BEGIN Records

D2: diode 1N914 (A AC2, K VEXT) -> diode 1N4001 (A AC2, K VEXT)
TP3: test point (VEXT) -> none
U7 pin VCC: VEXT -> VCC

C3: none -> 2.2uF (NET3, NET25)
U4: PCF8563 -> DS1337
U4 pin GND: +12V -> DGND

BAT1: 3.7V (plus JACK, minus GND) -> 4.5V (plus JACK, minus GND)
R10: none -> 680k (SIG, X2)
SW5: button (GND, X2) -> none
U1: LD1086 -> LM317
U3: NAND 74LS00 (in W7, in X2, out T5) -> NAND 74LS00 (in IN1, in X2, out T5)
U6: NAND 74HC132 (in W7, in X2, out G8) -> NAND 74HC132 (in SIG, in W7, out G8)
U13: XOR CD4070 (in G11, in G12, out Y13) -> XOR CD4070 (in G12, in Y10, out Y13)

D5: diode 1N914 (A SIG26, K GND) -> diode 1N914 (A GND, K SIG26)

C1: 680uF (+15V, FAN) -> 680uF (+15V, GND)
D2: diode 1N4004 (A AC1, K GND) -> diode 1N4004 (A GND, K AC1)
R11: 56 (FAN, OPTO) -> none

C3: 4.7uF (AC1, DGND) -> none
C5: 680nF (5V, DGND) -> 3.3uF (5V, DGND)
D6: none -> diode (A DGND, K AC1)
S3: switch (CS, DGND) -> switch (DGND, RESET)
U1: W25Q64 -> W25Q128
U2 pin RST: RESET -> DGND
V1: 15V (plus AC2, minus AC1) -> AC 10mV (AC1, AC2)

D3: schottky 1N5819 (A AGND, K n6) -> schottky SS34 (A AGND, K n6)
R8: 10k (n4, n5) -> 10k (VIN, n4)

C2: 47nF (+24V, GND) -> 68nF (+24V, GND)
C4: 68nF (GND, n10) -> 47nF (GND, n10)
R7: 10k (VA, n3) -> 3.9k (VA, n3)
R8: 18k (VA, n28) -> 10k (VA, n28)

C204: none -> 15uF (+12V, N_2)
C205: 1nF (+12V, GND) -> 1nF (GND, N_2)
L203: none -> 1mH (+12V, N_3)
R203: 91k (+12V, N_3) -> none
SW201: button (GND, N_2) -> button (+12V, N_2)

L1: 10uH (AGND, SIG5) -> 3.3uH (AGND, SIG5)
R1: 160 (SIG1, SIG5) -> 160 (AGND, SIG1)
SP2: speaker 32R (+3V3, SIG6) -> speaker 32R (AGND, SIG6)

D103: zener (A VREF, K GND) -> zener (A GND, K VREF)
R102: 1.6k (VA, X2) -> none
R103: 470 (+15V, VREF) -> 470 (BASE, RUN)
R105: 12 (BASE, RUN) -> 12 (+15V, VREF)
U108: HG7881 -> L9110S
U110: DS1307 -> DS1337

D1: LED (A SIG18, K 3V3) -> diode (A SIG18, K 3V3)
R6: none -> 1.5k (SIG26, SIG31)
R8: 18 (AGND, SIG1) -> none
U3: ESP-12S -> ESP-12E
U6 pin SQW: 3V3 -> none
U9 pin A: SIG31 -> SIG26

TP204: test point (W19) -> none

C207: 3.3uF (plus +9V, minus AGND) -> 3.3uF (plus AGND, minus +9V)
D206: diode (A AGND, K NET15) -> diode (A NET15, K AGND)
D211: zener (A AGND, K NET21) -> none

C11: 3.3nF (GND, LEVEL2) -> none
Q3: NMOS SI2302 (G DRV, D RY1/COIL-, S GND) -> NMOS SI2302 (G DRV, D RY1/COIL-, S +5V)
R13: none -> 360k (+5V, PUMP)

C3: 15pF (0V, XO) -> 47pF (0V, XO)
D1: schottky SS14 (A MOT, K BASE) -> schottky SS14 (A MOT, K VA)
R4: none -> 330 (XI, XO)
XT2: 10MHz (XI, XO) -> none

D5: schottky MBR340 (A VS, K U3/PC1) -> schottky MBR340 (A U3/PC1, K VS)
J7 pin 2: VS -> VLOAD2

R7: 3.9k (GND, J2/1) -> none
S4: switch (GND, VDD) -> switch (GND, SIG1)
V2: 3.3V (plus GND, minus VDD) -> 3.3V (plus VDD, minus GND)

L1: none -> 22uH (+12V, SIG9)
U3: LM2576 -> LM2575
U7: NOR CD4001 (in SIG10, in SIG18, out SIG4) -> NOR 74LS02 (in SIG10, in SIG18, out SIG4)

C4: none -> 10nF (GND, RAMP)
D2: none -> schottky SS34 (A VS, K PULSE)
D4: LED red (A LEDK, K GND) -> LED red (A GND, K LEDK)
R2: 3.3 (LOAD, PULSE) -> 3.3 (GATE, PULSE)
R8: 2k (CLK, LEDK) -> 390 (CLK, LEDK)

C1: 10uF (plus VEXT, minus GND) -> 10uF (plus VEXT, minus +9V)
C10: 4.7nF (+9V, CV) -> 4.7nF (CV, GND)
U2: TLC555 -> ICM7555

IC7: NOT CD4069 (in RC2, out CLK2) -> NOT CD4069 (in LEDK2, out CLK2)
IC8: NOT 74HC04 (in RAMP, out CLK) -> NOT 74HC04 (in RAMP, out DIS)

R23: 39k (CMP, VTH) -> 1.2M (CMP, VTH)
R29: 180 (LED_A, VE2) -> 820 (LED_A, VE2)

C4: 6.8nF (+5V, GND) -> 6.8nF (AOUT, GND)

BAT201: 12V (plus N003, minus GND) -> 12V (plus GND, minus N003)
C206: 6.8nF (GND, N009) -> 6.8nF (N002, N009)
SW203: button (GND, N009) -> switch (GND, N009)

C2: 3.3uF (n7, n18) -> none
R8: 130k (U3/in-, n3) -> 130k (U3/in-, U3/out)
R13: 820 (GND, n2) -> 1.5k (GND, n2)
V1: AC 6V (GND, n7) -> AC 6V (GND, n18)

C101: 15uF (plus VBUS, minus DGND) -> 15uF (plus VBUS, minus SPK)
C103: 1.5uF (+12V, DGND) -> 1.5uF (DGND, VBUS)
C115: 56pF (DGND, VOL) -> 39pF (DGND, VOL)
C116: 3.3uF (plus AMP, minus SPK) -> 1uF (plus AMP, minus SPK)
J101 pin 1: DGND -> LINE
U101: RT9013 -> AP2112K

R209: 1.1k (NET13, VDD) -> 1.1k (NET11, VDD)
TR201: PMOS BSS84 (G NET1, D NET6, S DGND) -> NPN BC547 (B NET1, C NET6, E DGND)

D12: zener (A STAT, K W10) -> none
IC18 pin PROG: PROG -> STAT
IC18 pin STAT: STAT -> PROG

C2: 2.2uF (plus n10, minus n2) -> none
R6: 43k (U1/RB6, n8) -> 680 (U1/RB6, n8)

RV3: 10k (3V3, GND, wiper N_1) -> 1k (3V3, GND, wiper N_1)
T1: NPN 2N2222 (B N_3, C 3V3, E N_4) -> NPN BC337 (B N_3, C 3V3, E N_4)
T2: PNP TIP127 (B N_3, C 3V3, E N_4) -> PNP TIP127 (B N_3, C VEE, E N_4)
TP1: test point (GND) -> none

END Records

■ **Work required**: Copy the lines above exactly, from the very first through the one containing "R7: 10k (VA, n3) -> 3.9k (VA, n3)", and include no other line.

■ **Written solution**:
D2: diode 1N914 (A AC2, K VEXT) -> diode 1N4001 (A AC2, K VEXT)
TP3: test point (VEXT) -> none
U7 pin VCC: VEXT -> VCC

C3: none -> 2.2uF (NET3, NET25)
U4: PCF8563 -> DS1337
U4 pin GND: +12V -> DGND

BAT1: 3.7V (plus JACK, minus GND) -> 4.5V (plus JACK, minus GND)
R10: none -> 680k (SIG, X2)
SW5: button (GND, X2) -> none
U1: LD1086 -> LM317
U3: NAND 74LS00 (in W7, in X2, out T5) -> NAND 74LS00 (in IN1, in X2, out T5)
U6: NAND 74HC132 (in W7, in X2, out G8) -> NAND 74HC132 (in SIG, in W7, out G8)
U13: XOR CD4070 (in G11, in G12, out Y13) -> XOR CD4070 (in G12, in Y10, out Y13)

D5: diode 1N914 (A SIG26, K GND) -> diode 1N914 (A GND, K SIG26)

C1: 680uF (+15V, FAN) -> 680uF (+15V, GND)
D2: diode 1N4004 (A AC1, K GND) -> diode 1N4004 (A GND, K AC1)
R11: 56 (FAN, OPTO) -> none

C3: 4.7uF (AC1, DGND) -> none
C5: 680nF (5V, DGND) -> 3.3uF (5V, DGND)
D6: none -> diode (A DGND, K AC1)
S3: switch (CS, DGND) -> switch (DGND, RESET)
U1: W25Q64 -> W25Q128
U2 pin RST: RESET -> DGND
V1: 15V (plus AC2, minus AC1) -> AC 10mV (AC1, AC2)

D3: schottky 1N5819 (A AGND, K n6) -> schottky SS34 (A AGND, K n6)
R8: 10k (n4, n5) -> 10k (VIN, n4)

C2: 47nF (+24V, GND) -> 68nF (+24V, GND)
C4: 68nF (GND, n10) -> 47nF (GND, n10)
R7: 10k (VA, n3) -> 3.9k (VA, n3)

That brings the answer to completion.